Aim of the exercise
Two lines mark the range in the entries below: the one holding "blue brick B15 level 1 -> none" and the one holding "green slope H4:I5 level 1 top H". Set down those two and all lines between them, exactly.

[Extracted entries Boundary: Start]

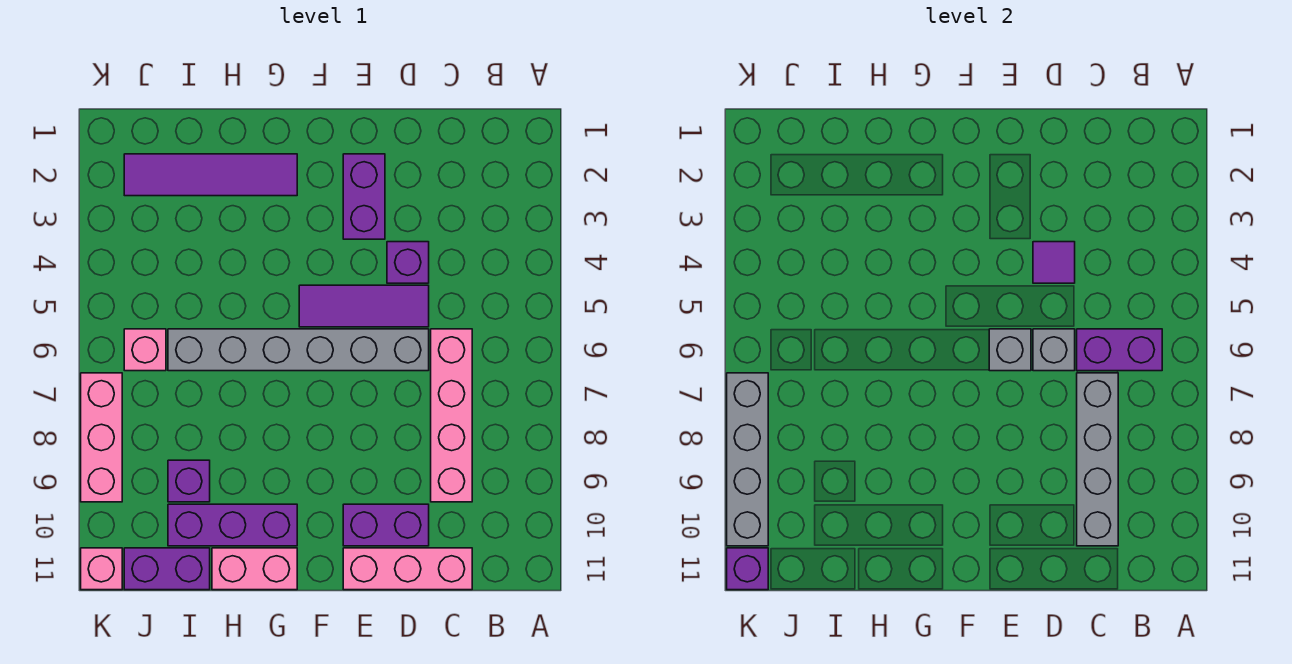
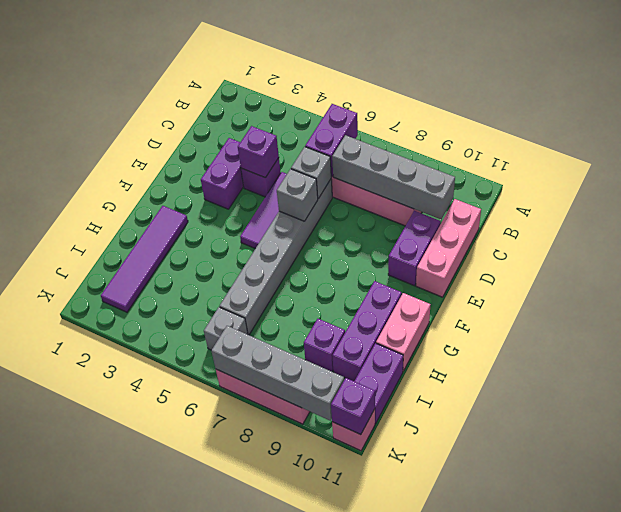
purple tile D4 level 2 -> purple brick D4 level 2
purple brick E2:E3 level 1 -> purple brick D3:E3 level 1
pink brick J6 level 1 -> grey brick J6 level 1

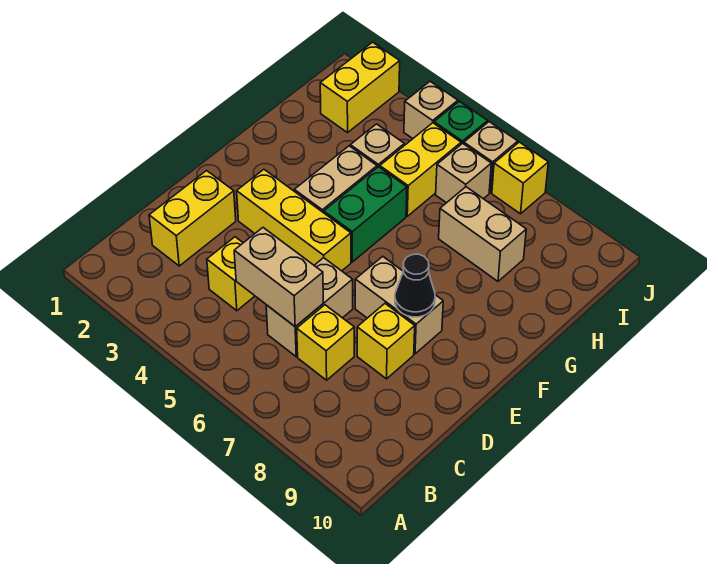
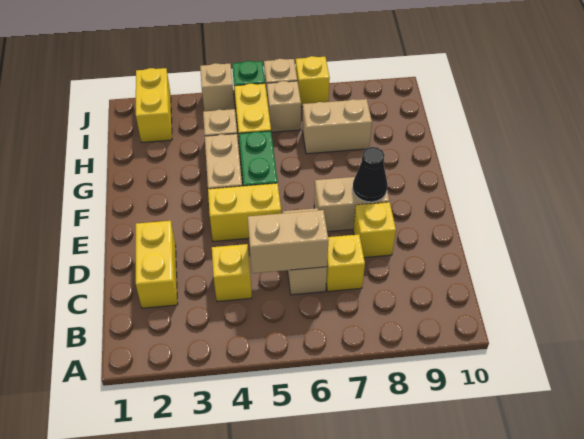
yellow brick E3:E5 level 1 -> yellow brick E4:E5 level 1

[Extracted entries Boundary: End]
[Extracted entries Boundary: Start]

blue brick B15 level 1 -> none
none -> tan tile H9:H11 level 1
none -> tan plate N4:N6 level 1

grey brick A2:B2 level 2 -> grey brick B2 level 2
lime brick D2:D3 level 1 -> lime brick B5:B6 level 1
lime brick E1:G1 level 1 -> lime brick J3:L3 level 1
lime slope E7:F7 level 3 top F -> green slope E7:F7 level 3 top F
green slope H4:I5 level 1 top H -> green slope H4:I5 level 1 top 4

[Extracted entries Boundary: End]

Completed task
blue brick B15 level 1 -> none
none -> tan tile H9:H11 level 1
none -> tan plate N4:N6 level 1

grey brick A2:B2 level 2 -> grey brick B2 level 2
lime brick D2:D3 level 1 -> lime brick B5:B6 level 1
lime brick E1:G1 level 1 -> lime brick J3:L3 level 1
lime slope E7:F7 level 3 top F -> green slope E7:F7 level 3 top F
green slope H4:I5 level 1 top H -> green slope H4:I5 level 1 top 4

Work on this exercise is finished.